BEGIN Data to use
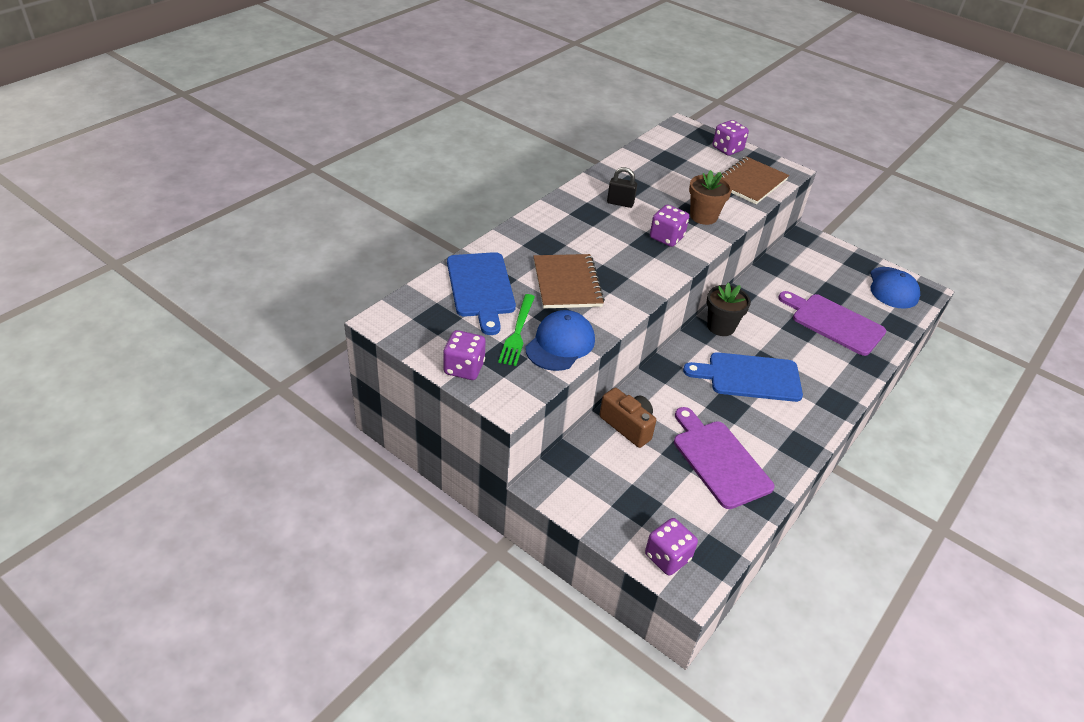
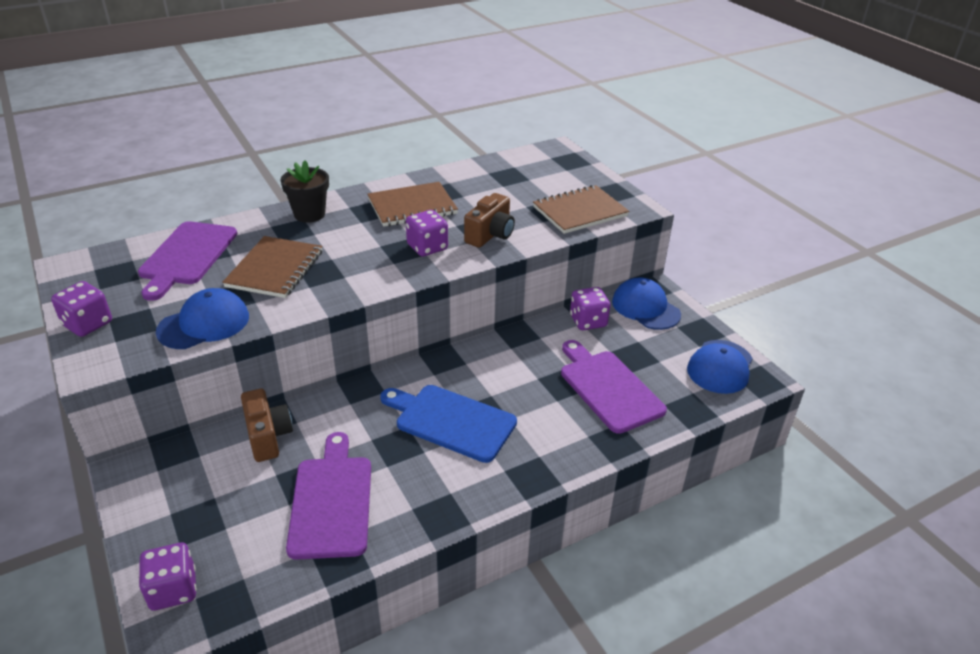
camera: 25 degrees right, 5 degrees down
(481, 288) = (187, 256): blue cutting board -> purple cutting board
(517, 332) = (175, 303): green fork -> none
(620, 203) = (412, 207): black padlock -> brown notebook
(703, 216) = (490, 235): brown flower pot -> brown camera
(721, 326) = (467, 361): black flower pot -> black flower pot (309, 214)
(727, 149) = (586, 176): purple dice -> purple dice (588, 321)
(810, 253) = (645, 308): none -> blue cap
END Data to use
*Work required*: Please retype the data exactly, but do not carry over any picture.

*Answer section*:
camera: 25 degrees right, 5 degrees down
(481, 288) = (187, 256): blue cutting board -> purple cutting board
(517, 332) = (175, 303): green fork -> none
(620, 203) = (412, 207): black padlock -> brown notebook
(703, 216) = (490, 235): brown flower pot -> brown camera
(721, 326) = (467, 361): black flower pot -> black flower pot (309, 214)
(727, 149) = (586, 176): purple dice -> purple dice (588, 321)
(810, 253) = (645, 308): none -> blue cap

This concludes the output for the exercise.